▶ DATA BLOCK
--
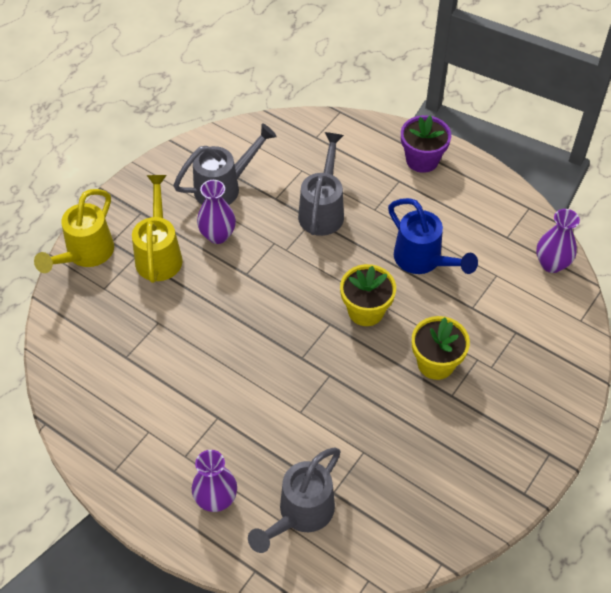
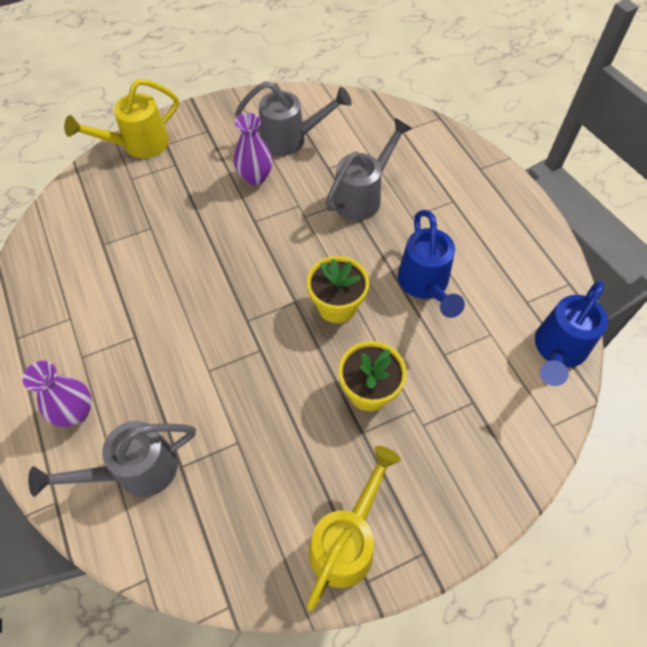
camera: 30 degrees right, 5 degrees up
(159, 253) = (196, 171): yellow watering can -> yellow watering can (347, 540)
(422, 160) = (488, 191): purple flower pot -> none
(551, 264) = (557, 351): purple vase -> blue watering can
--
▶ ABOUT THIS EXERCISE
Give the number of lines above in which the word "watering" appears, and nothing more.

▶ WORKED SOLUTION
2